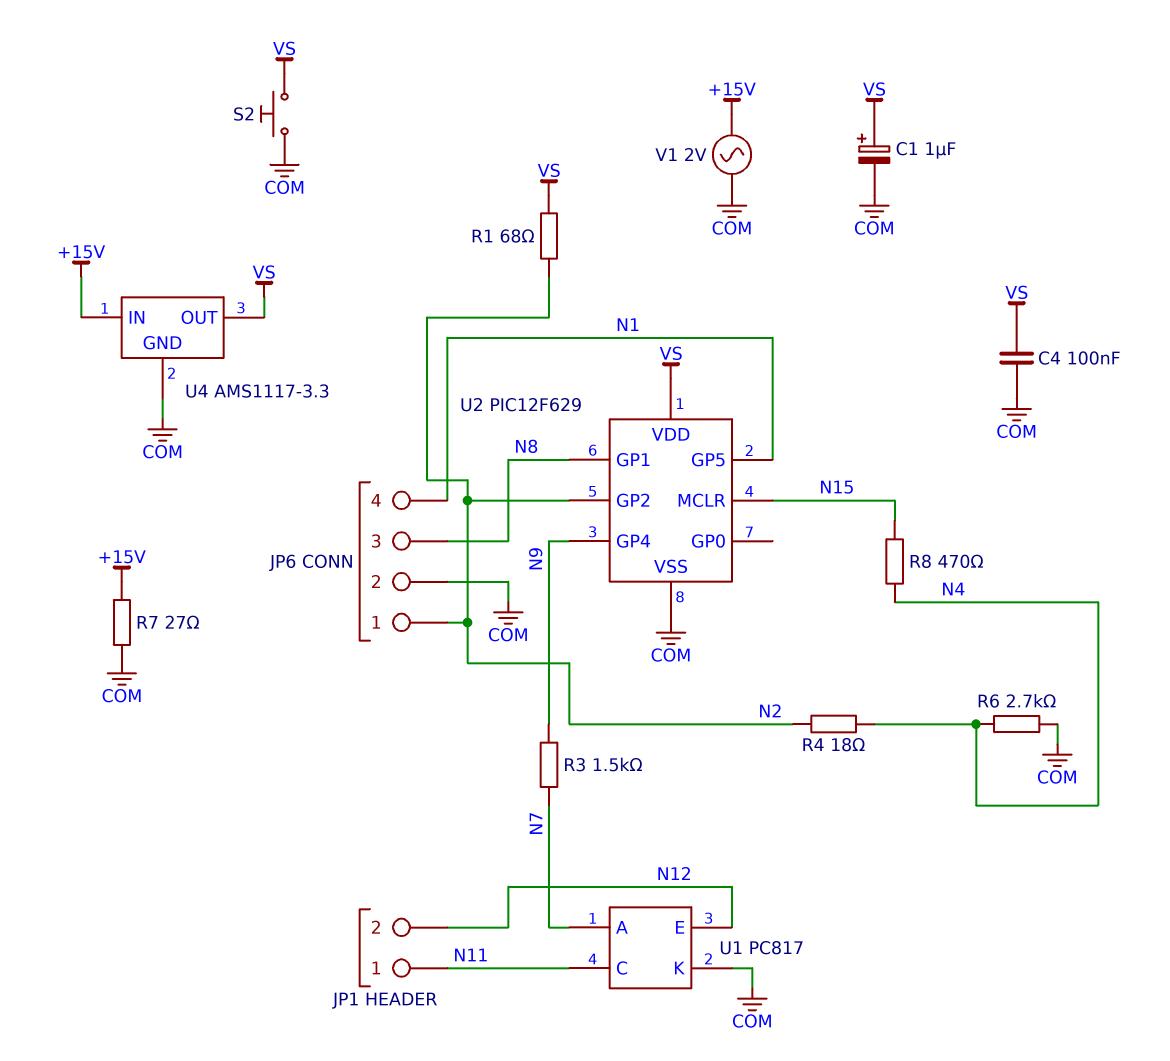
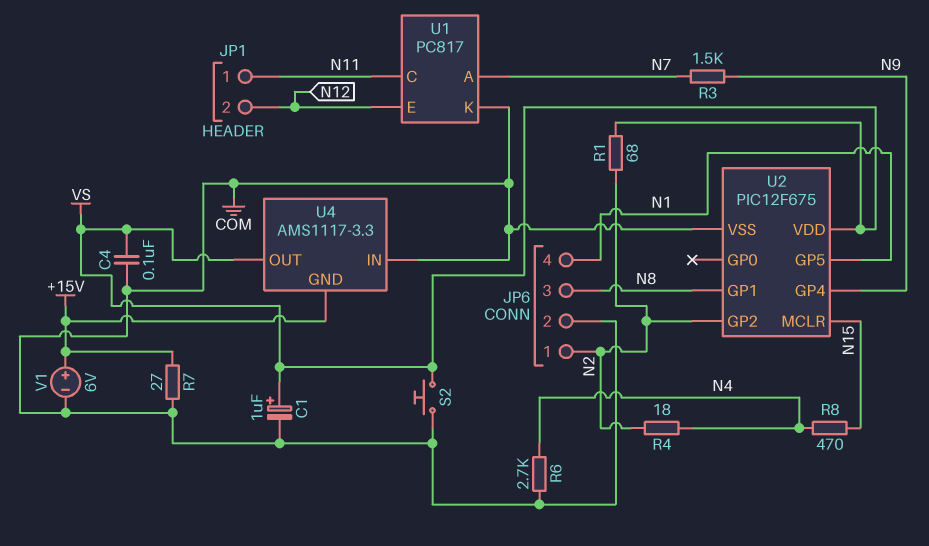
U2: PIC12F629 -> PIC12F675
U4 pin GND: COM -> +15V
U4 pin IN: +15V -> COM
V1: AC 2V (+15V, COM) -> 6V (plus +15V, minus COM)

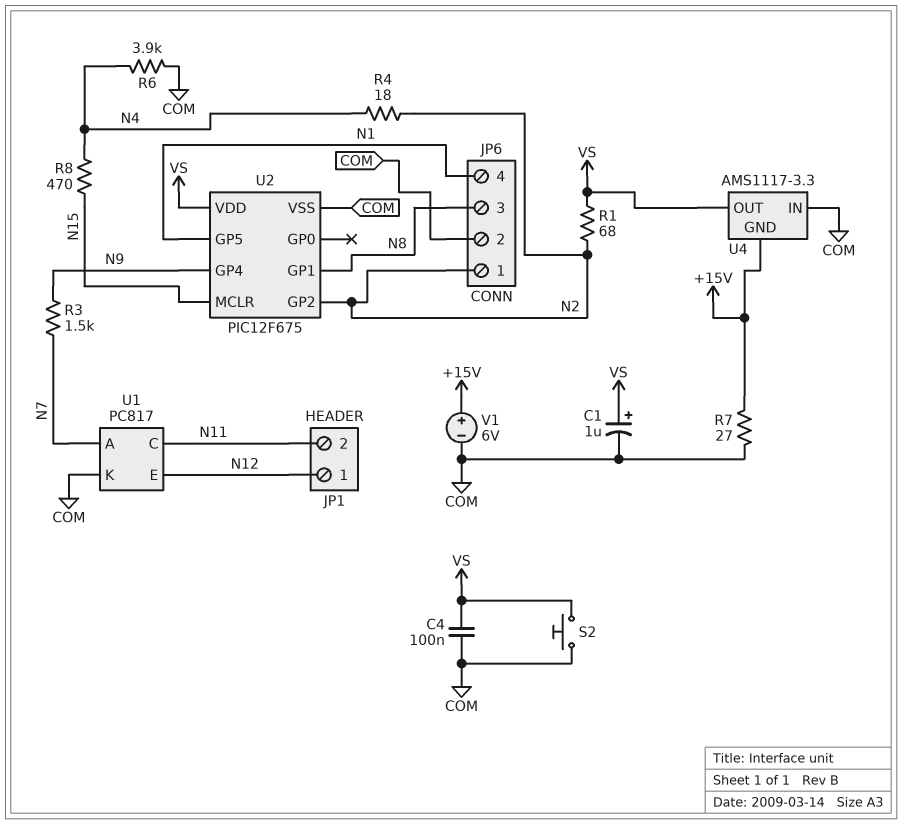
JP1 pin 1: N11 -> N12
JP1 pin 2: N12 -> N11
R6: 2.7k (COM, N4) -> 3.9k (COM, N4)

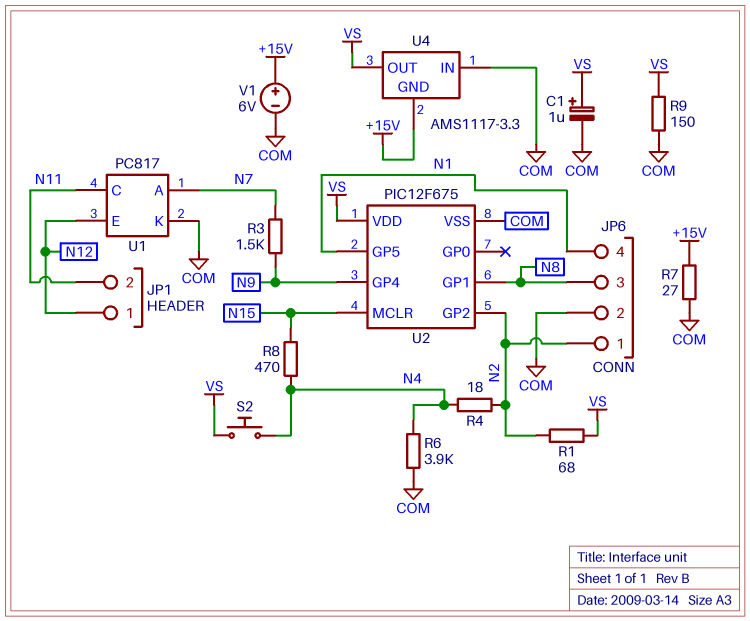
C4: 100nF (COM, VS) -> none
R9: none -> 150 (COM, VS)
S2: button (COM, VS) -> button (N4, VS)

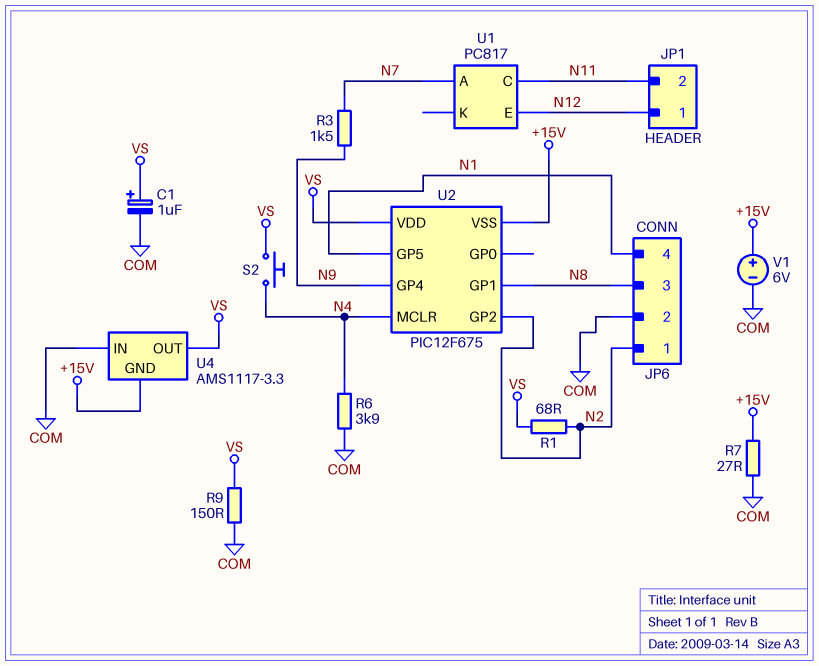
R4: 18 (N2, N4) -> none
R8: 470 (N4, N15) -> none
U1 pin K: COM -> none
U2 pin MCLR: N15 -> N4
U2 pin VSS: COM -> +15V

▶ **Action item**: Omit the pictures and write out the remaining data exactly.

▶ **Answer to this problem**:
U2: PIC12F629 -> PIC12F675
U4 pin GND: COM -> +15V
U4 pin IN: +15V -> COM
V1: AC 2V (+15V, COM) -> 6V (plus +15V, minus COM)

JP1 pin 1: N11 -> N12
JP1 pin 2: N12 -> N11
R6: 2.7k (COM, N4) -> 3.9k (COM, N4)

C4: 100nF (COM, VS) -> none
R9: none -> 150 (COM, VS)
S2: button (COM, VS) -> button (N4, VS)

R4: 18 (N2, N4) -> none
R8: 470 (N4, N15) -> none
U1 pin K: COM -> none
U2 pin MCLR: N15 -> N4
U2 pin VSS: COM -> +15V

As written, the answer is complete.